■ **PROBLEM REQUIREMENTS**: Print the lines below exactly, from the line containing "In the scene" down to the line containing "The white marble stairs at left is in", both of those included, and nothing else.

■ **SUPPLIED RECORDS**:
* START *
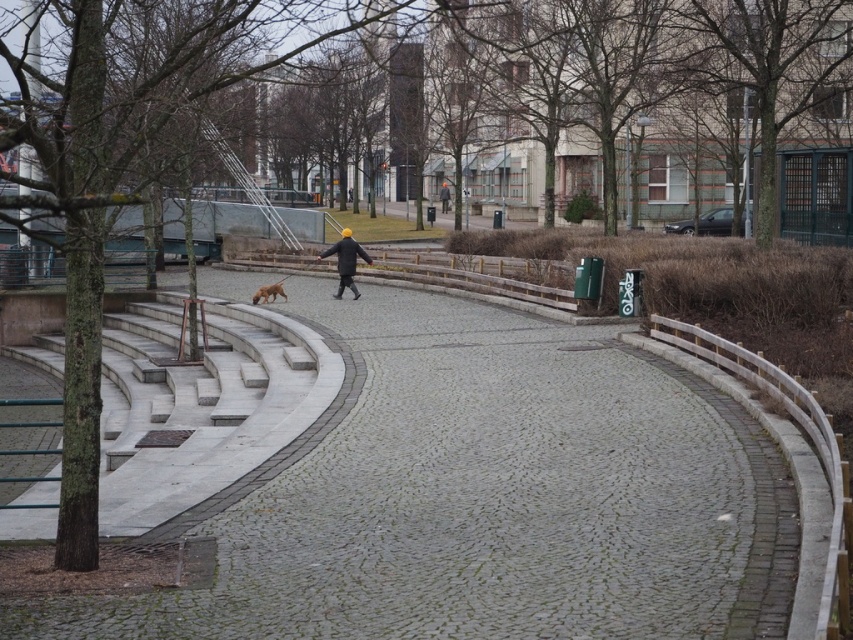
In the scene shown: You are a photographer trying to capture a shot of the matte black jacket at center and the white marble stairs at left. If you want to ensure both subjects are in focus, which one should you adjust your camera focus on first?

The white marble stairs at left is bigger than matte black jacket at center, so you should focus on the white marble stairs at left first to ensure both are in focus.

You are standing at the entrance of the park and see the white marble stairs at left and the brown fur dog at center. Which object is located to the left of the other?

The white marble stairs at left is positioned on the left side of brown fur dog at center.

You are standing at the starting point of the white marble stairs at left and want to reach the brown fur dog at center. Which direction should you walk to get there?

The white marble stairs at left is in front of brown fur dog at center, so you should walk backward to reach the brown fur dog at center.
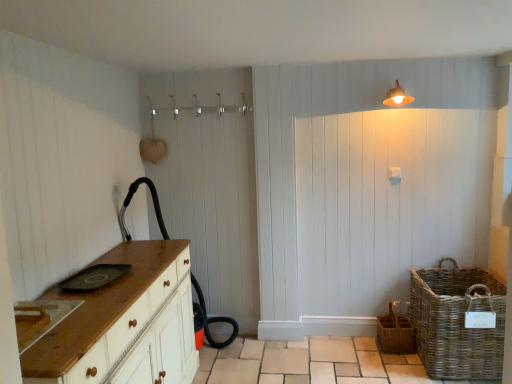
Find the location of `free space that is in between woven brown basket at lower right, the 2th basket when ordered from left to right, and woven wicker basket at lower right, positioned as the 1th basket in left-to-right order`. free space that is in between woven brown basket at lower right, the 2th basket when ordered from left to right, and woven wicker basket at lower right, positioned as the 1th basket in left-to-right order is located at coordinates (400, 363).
* END *
* START *
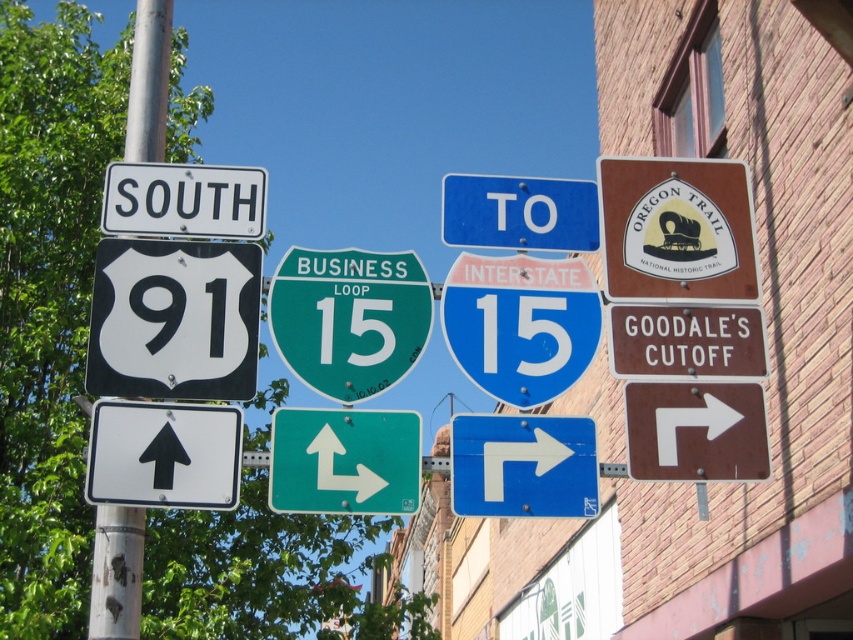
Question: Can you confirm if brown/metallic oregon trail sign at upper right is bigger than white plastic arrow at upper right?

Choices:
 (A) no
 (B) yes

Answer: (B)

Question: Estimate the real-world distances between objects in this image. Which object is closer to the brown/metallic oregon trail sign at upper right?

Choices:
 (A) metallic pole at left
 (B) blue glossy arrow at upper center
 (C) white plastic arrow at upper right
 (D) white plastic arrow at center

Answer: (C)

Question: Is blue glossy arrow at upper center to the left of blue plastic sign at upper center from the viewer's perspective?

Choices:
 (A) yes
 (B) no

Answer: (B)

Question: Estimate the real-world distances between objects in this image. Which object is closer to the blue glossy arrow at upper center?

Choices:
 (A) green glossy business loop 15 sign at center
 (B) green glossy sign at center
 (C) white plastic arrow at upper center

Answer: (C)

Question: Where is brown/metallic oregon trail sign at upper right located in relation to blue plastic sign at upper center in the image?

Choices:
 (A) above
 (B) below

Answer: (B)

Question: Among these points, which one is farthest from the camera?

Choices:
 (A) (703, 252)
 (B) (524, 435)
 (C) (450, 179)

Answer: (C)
* END *
■ **OUTPUT FOR THIS TASK**:
In the scene shown: You are a photographer trying to capture a shot of the matte black jacket at center and the white marble stairs at left. If you want to ensure both subjects are in focus, which one should you adjust your camera focus on first?

The white marble stairs at left is bigger than matte black jacket at center, so you should focus on the white marble stairs at left first to ensure both are in focus.

You are standing at the entrance of the park and see the white marble stairs at left and the brown fur dog at center. Which object is located to the left of the other?

The white marble stairs at left is positioned on the left side of brown fur dog at center.

You are standing at the starting point of the white marble stairs at left and want to reach the brown fur dog at center. Which direction should you walk to get there?

The white marble stairs at left is in front of brown fur dog at center, so you should walk backward to reach the brown fur dog at center.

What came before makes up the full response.